Spatial reasoning data
----------

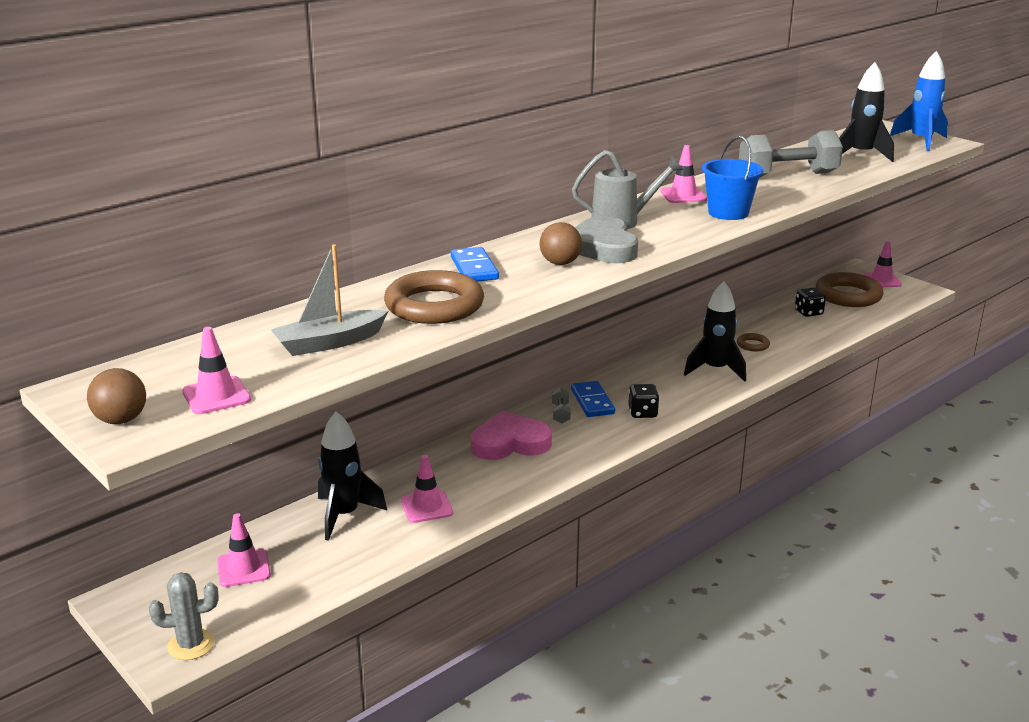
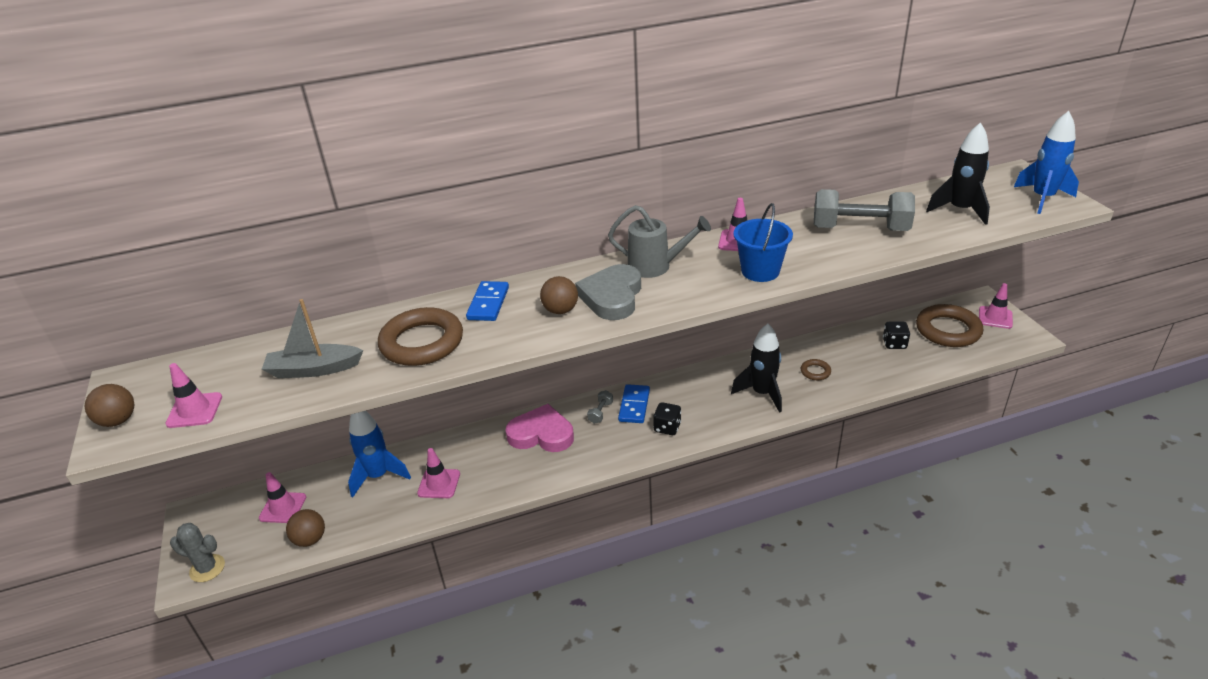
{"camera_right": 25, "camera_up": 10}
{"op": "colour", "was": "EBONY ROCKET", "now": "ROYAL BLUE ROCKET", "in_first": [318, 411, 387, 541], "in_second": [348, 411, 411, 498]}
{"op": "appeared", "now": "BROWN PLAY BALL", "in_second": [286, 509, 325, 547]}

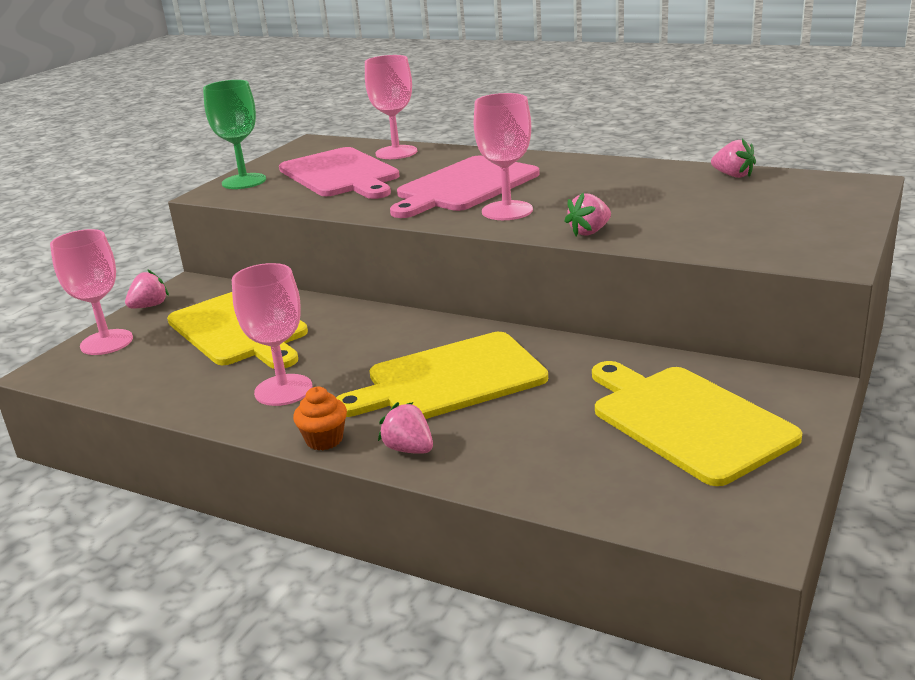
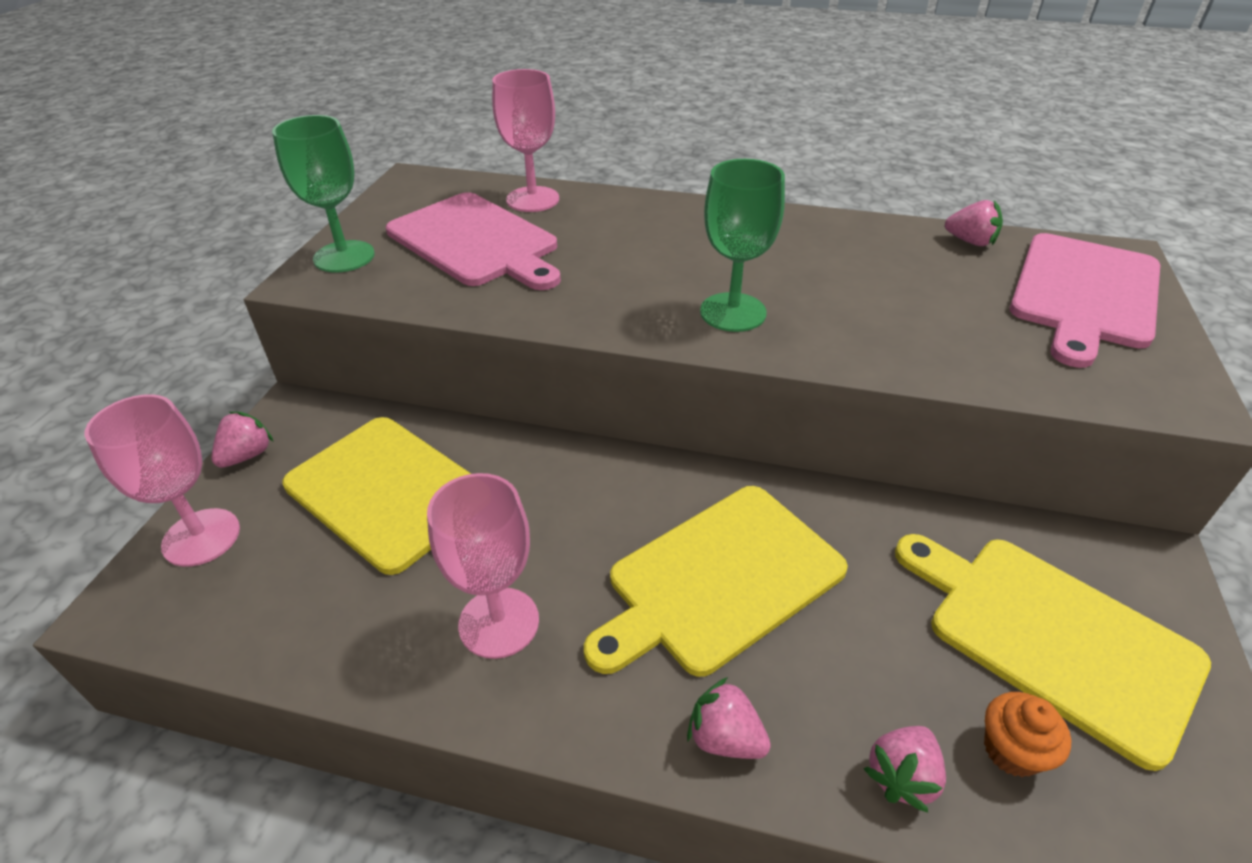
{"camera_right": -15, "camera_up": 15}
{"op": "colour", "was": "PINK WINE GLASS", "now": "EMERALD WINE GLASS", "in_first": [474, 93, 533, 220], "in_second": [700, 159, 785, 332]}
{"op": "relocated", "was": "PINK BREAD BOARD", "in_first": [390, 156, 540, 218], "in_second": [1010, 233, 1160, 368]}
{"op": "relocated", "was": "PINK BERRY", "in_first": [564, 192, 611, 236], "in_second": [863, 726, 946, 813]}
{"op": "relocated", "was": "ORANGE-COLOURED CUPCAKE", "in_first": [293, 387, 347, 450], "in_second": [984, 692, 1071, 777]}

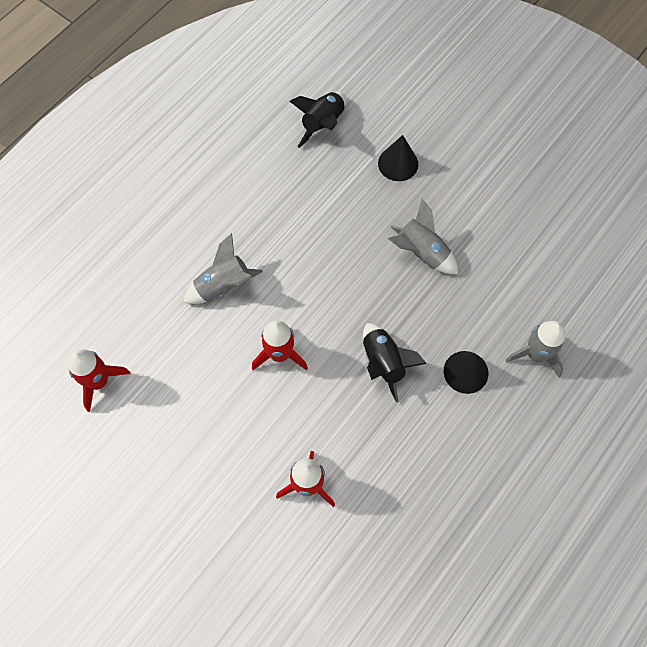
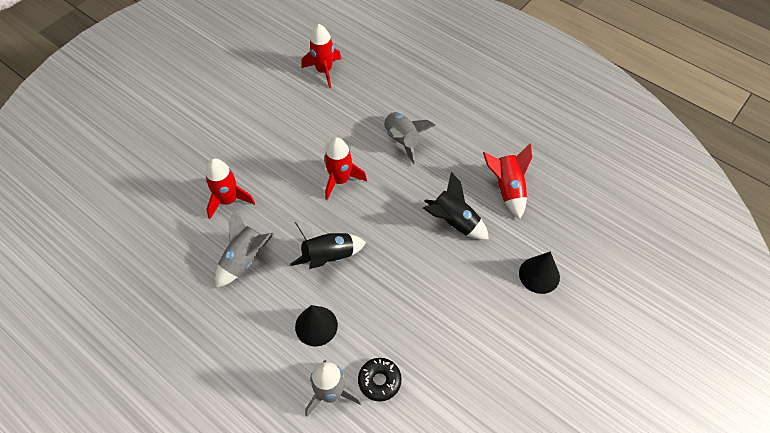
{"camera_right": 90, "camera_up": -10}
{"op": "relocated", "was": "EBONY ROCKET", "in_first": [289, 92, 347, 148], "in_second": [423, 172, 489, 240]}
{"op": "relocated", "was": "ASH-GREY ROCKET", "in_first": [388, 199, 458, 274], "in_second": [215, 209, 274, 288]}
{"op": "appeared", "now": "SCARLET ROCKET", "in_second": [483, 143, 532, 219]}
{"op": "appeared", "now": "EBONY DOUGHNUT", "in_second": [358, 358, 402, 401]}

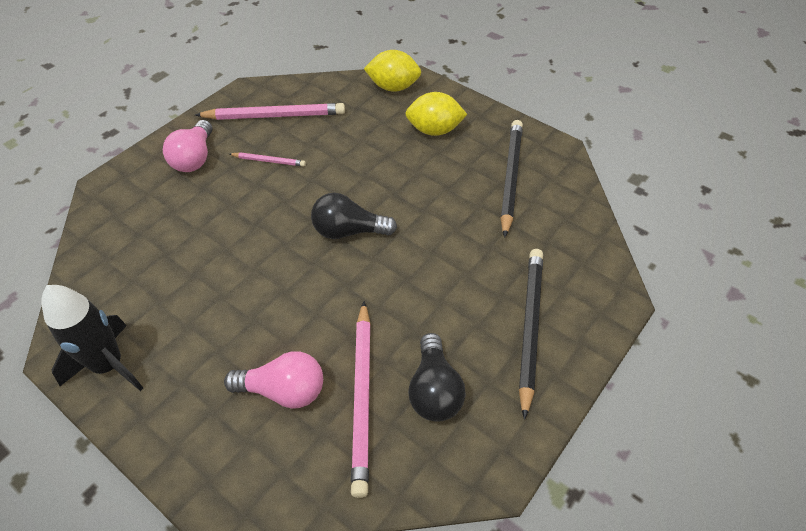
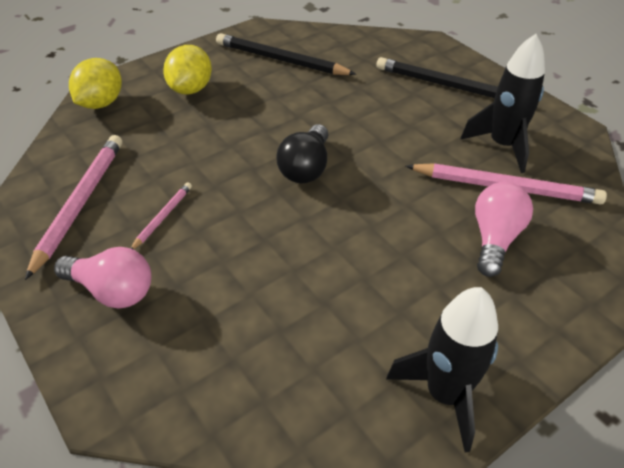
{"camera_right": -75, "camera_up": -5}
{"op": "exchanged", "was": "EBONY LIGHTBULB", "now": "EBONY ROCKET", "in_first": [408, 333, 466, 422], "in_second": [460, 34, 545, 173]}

----------

**How to complete this task:** Repeat each entry above exactly, passing over any images.

**Expected output:**
{"camera_right": 25, "camera_up": 10}
{"op": "colour", "was": "EBONY ROCKET", "now": "ROYAL BLUE ROCKET", "in_first": [318, 411, 387, 541], "in_second": [348, 411, 411, 498]}
{"op": "appeared", "now": "BROWN PLAY BALL", "in_second": [286, 509, 325, 547]}

{"camera_right": -15, "camera_up": 15}
{"op": "colour", "was": "PINK WINE GLASS", "now": "EMERALD WINE GLASS", "in_first": [474, 93, 533, 220], "in_second": [700, 159, 785, 332]}
{"op": "relocated", "was": "PINK BREAD BOARD", "in_first": [390, 156, 540, 218], "in_second": [1010, 233, 1160, 368]}
{"op": "relocated", "was": "PINK BERRY", "in_first": [564, 192, 611, 236], "in_second": [863, 726, 946, 813]}
{"op": "relocated", "was": "ORANGE-COLOURED CUPCAKE", "in_first": [293, 387, 347, 450], "in_second": [984, 692, 1071, 777]}

{"camera_right": 90, "camera_up": -10}
{"op": "relocated", "was": "EBONY ROCKET", "in_first": [289, 92, 347, 148], "in_second": [423, 172, 489, 240]}
{"op": "relocated", "was": "ASH-GREY ROCKET", "in_first": [388, 199, 458, 274], "in_second": [215, 209, 274, 288]}
{"op": "appeared", "now": "SCARLET ROCKET", "in_second": [483, 143, 532, 219]}
{"op": "appeared", "now": "EBONY DOUGHNUT", "in_second": [358, 358, 402, 401]}

{"camera_right": -75, "camera_up": -5}
{"op": "exchanged", "was": "EBONY LIGHTBULB", "now": "EBONY ROCKET", "in_first": [408, 333, 466, 422], "in_second": [460, 34, 545, 173]}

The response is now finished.